Segment Open

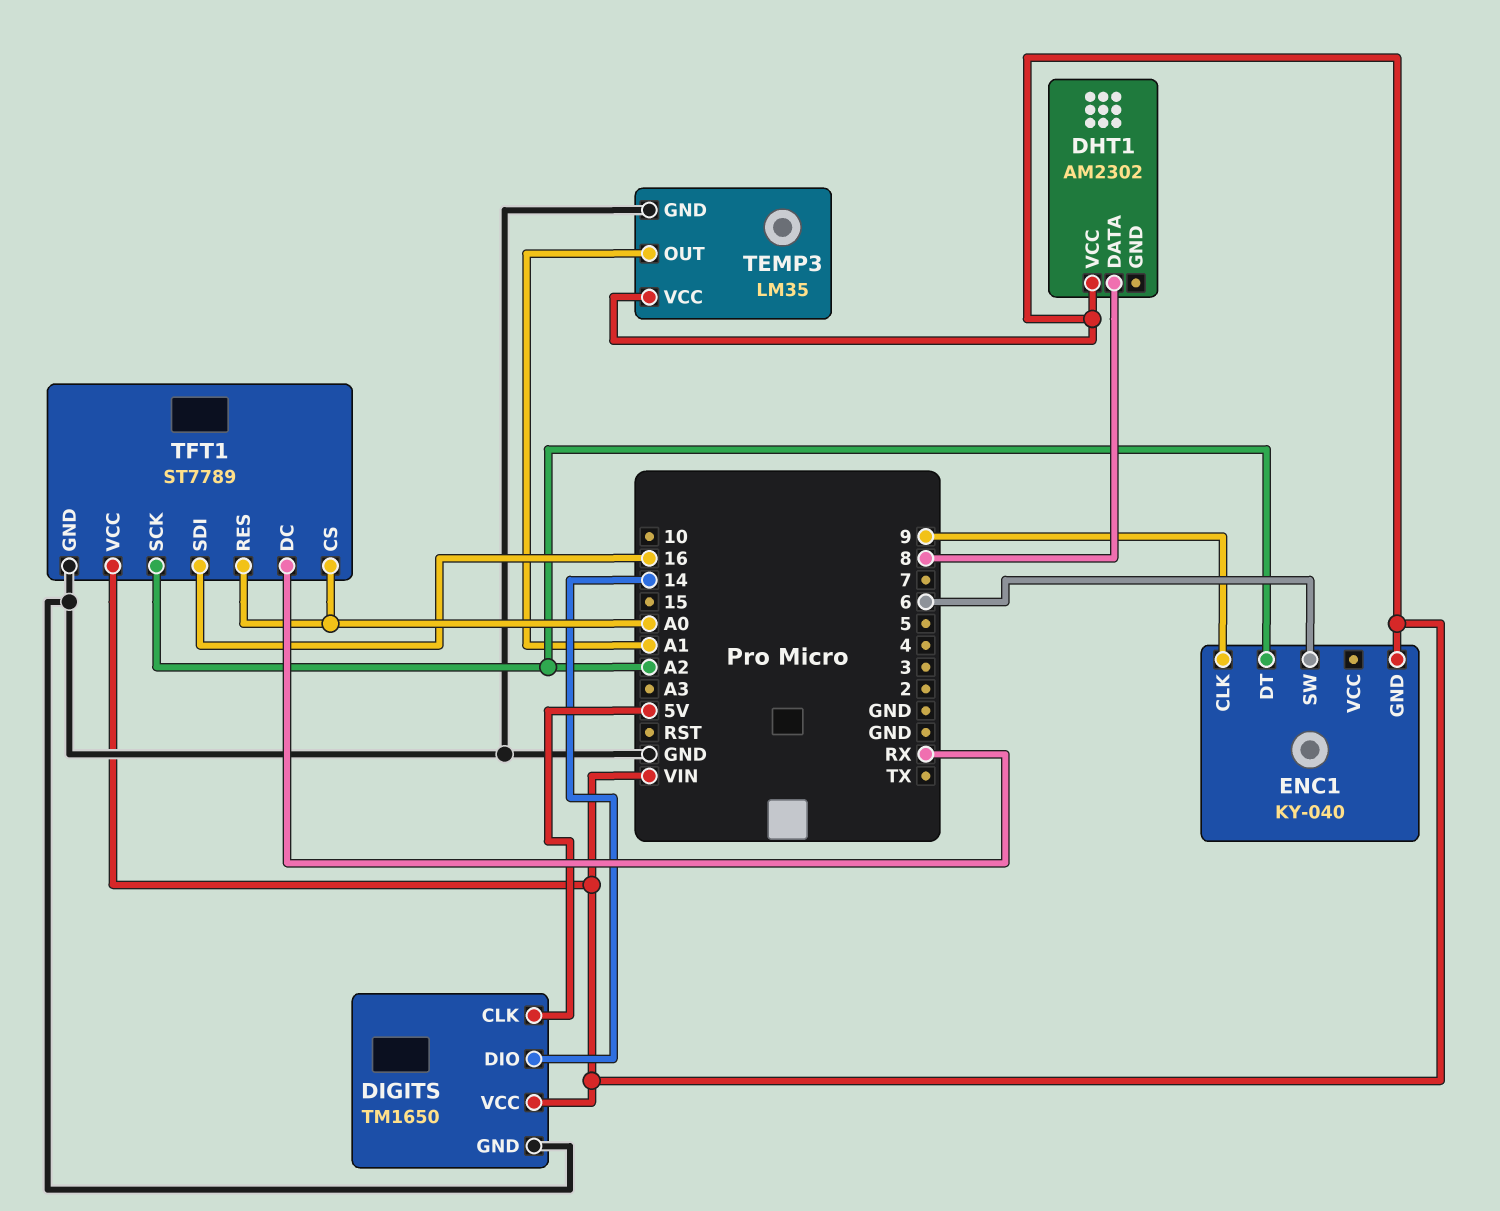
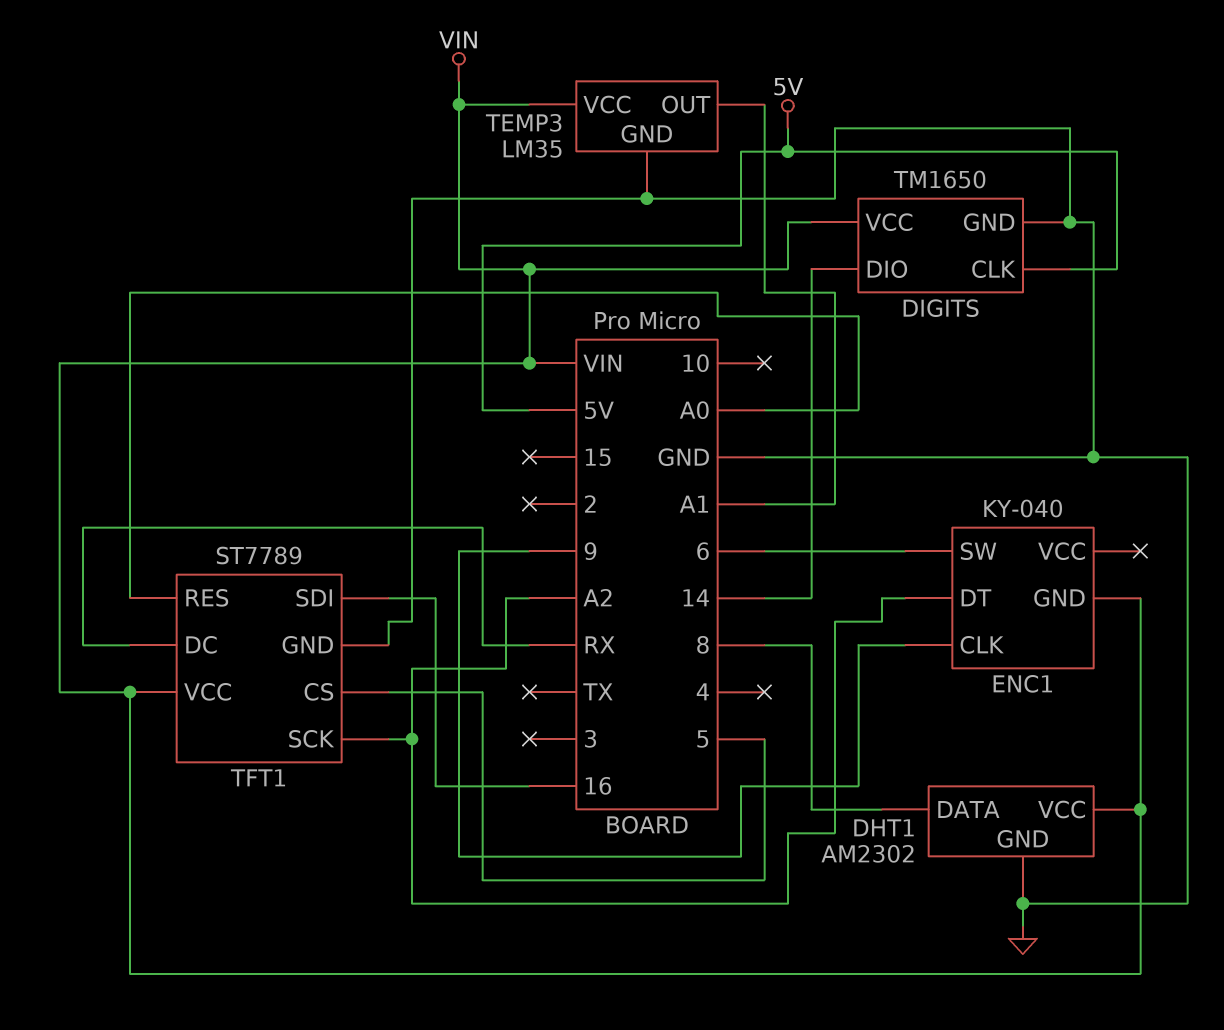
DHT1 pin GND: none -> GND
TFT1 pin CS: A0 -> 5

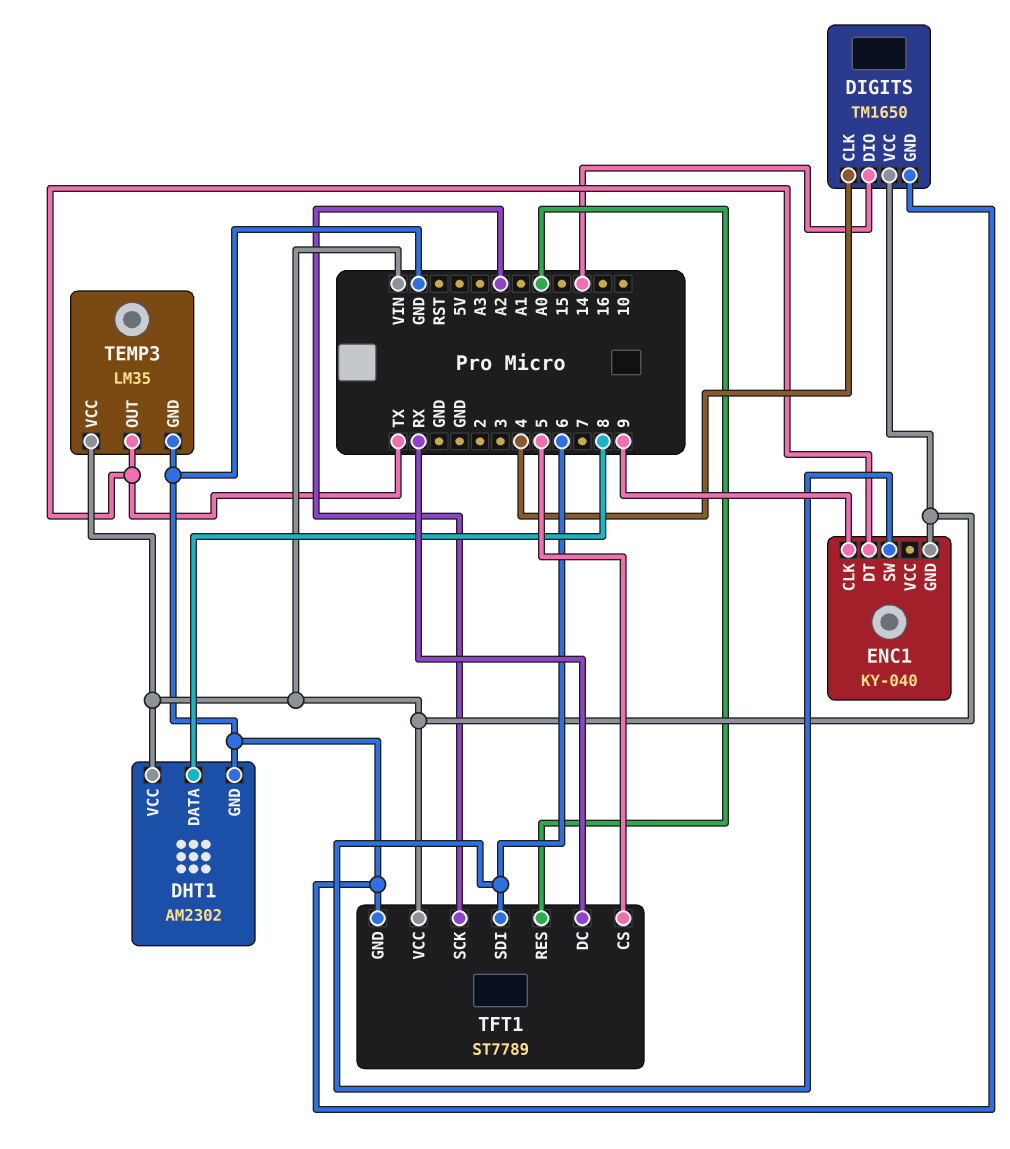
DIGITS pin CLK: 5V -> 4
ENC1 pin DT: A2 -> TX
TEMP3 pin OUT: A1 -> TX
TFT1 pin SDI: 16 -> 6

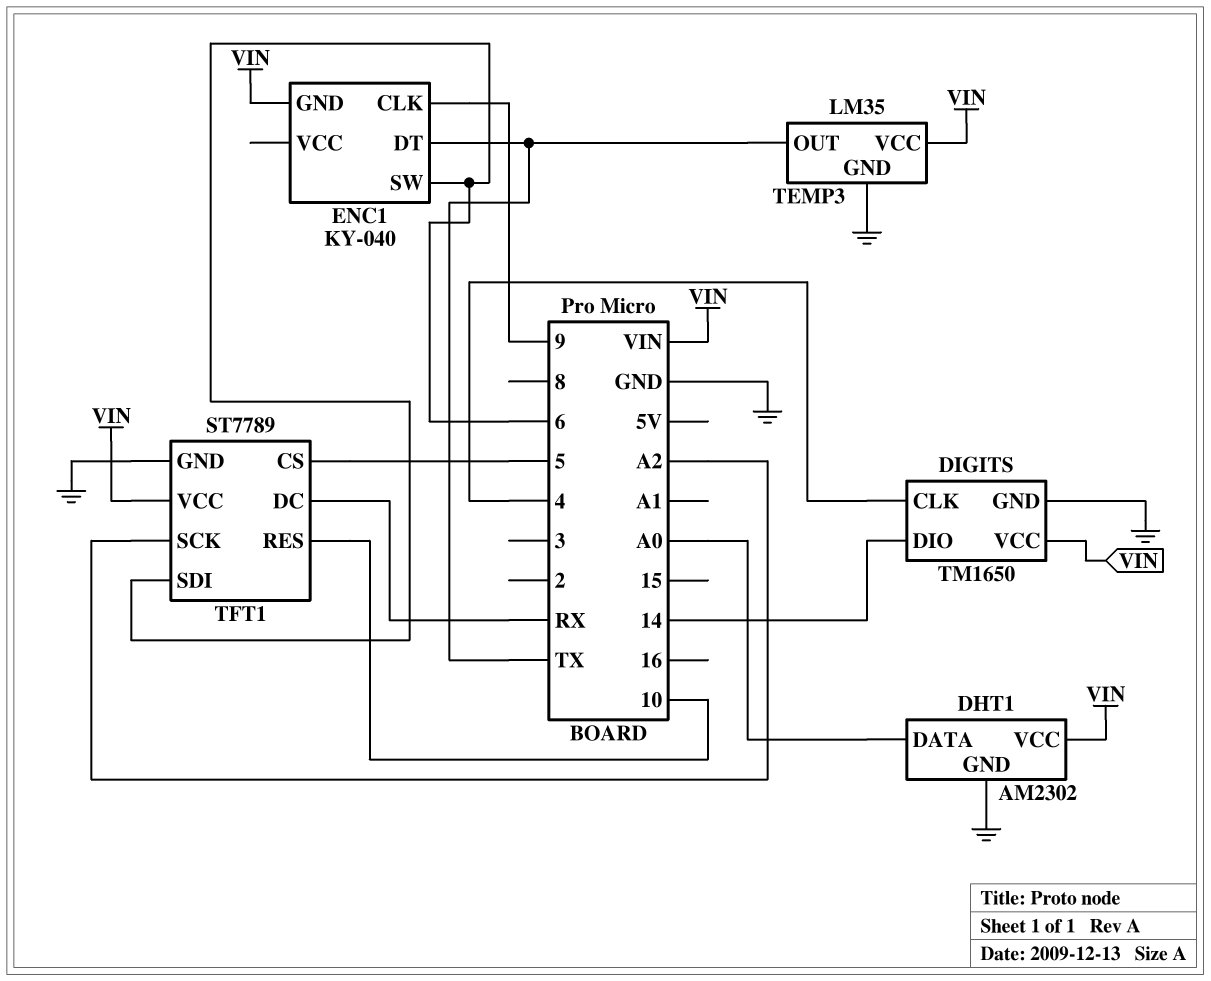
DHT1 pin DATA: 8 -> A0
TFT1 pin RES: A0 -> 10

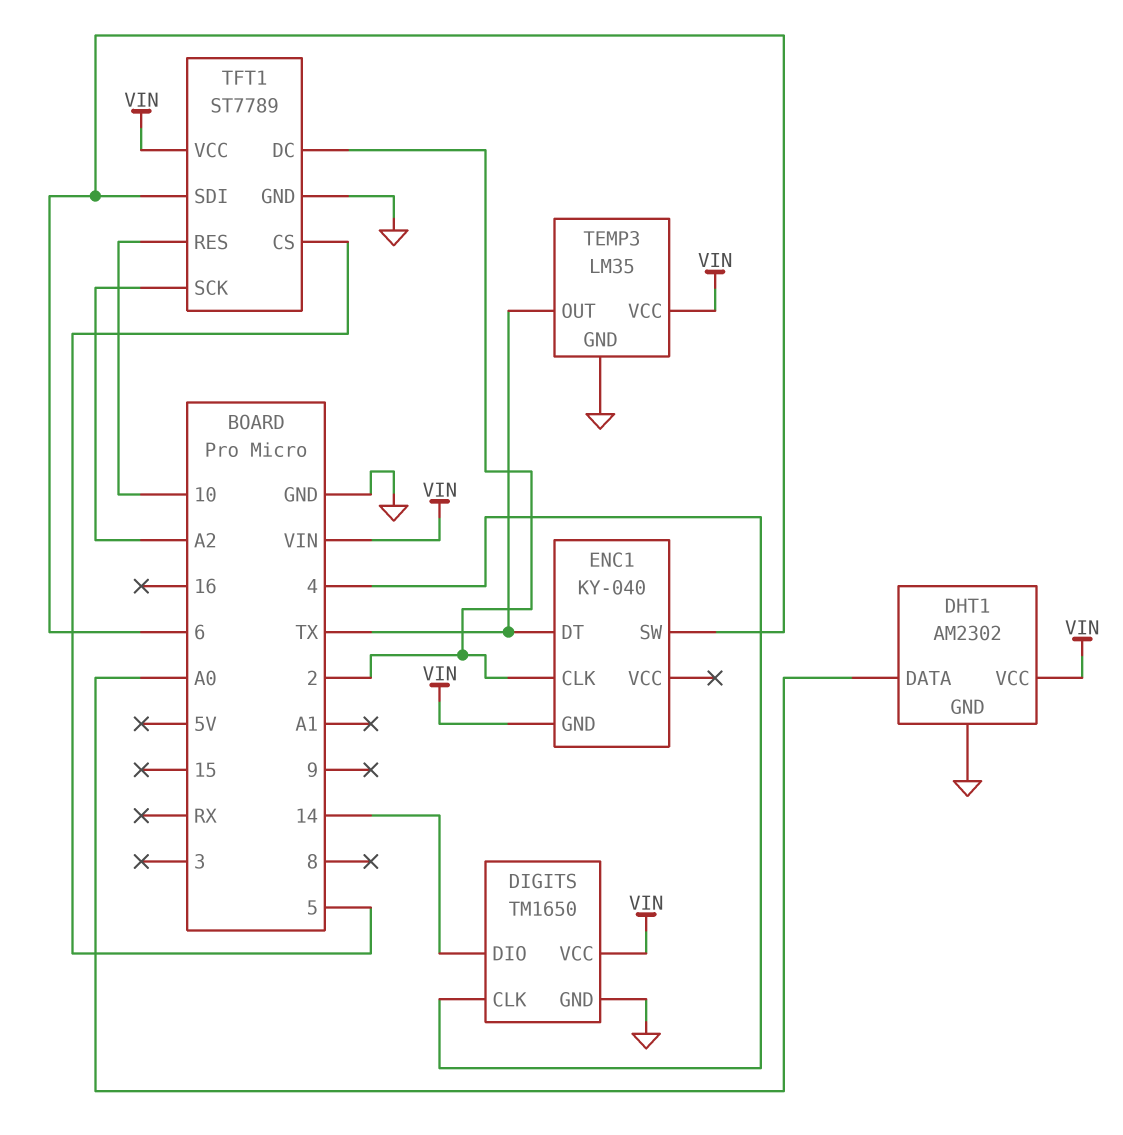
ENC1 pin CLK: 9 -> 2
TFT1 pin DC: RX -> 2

Segment Closed

> _What is being asked_
What you write must match, line for line, the lines from the one with "ENC1 pin DT: A2 -> TX" through the last line of the data above, minus the pictures.

> _Reply_
ENC1 pin DT: A2 -> TX
TEMP3 pin OUT: A1 -> TX
TFT1 pin SDI: 16 -> 6

DHT1 pin DATA: 8 -> A0
TFT1 pin RES: A0 -> 10

ENC1 pin CLK: 9 -> 2
TFT1 pin DC: RX -> 2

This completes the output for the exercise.